Object change descriptions

-=-=-=-=-

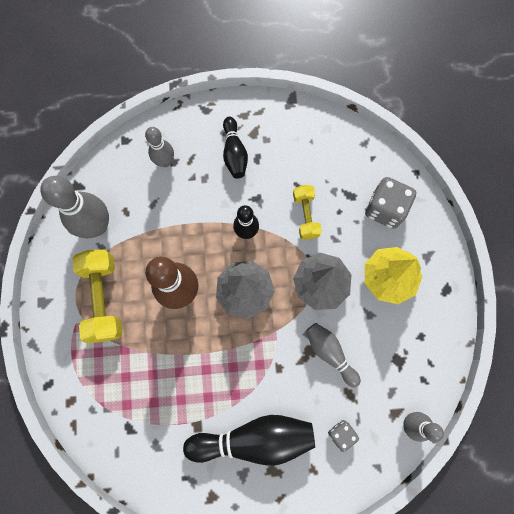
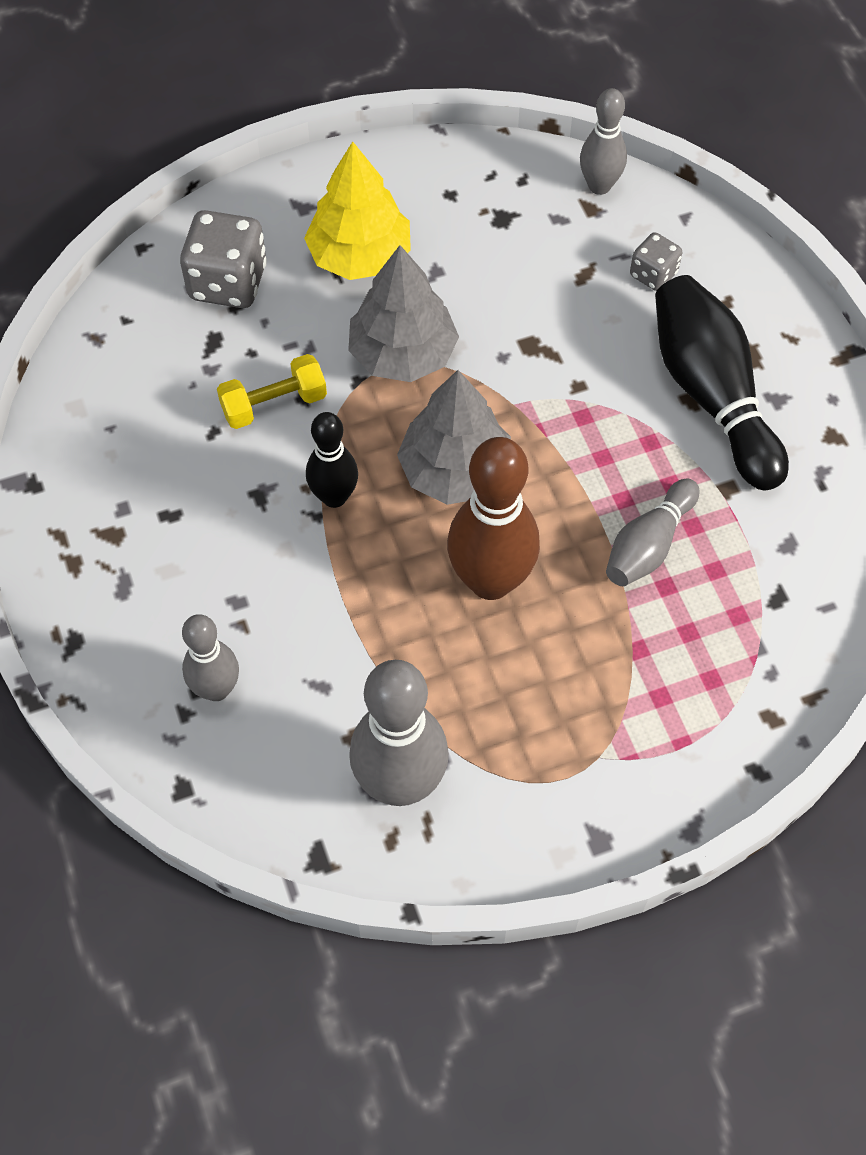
camera: 105 degrees left, 15 degrees down
(103, 298) = (552, 720): yellow dumbbell -> none
(234, 153) = (167, 559): black bowling pin -> none
(330, 353) = (524, 315): grey bowling pin -> grey bowling pin (648, 545)

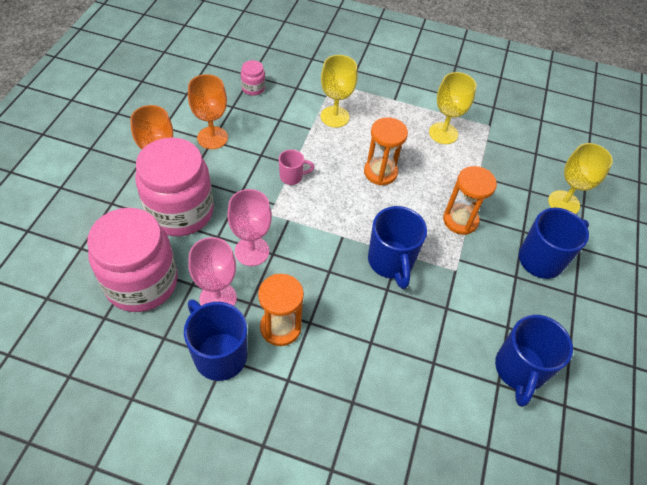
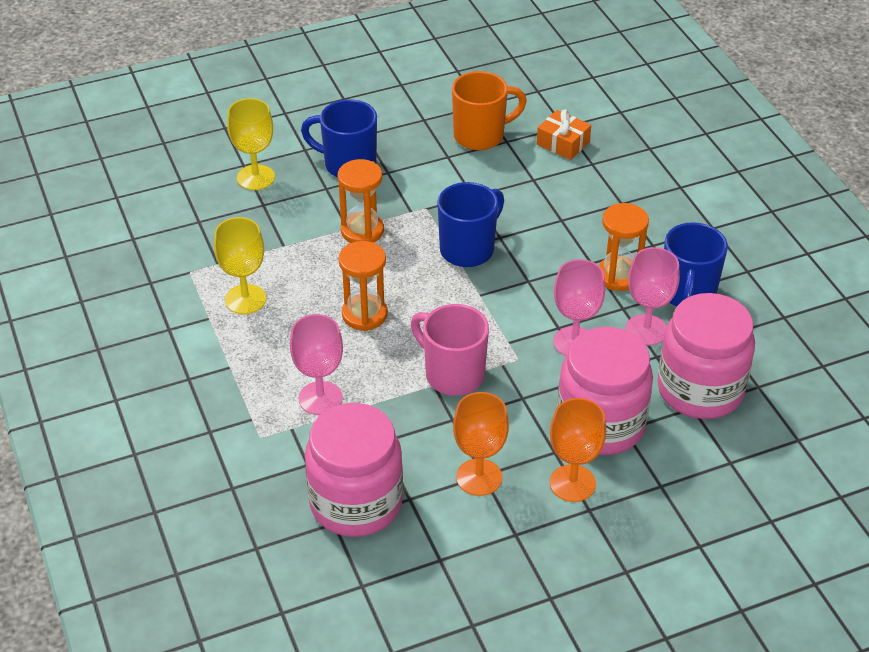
camera: 125 degrees left, 10 degrees down
(253, 88) = (356, 503): pink jar -> pink jar, size x2.41
(292, 177) = (452, 374): pink mug -> pink mug, size x1.90
(334, 117) = (320, 398): yellow goblet -> pink goblet
(464, 425) = (563, 143): none -> orange gift
(519, 370) = (481, 136): blue mug -> orange mug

-=-=-=-=-

What is needed
All that is required is the number of lines in the data above that contain the word "camera".

Answer section
2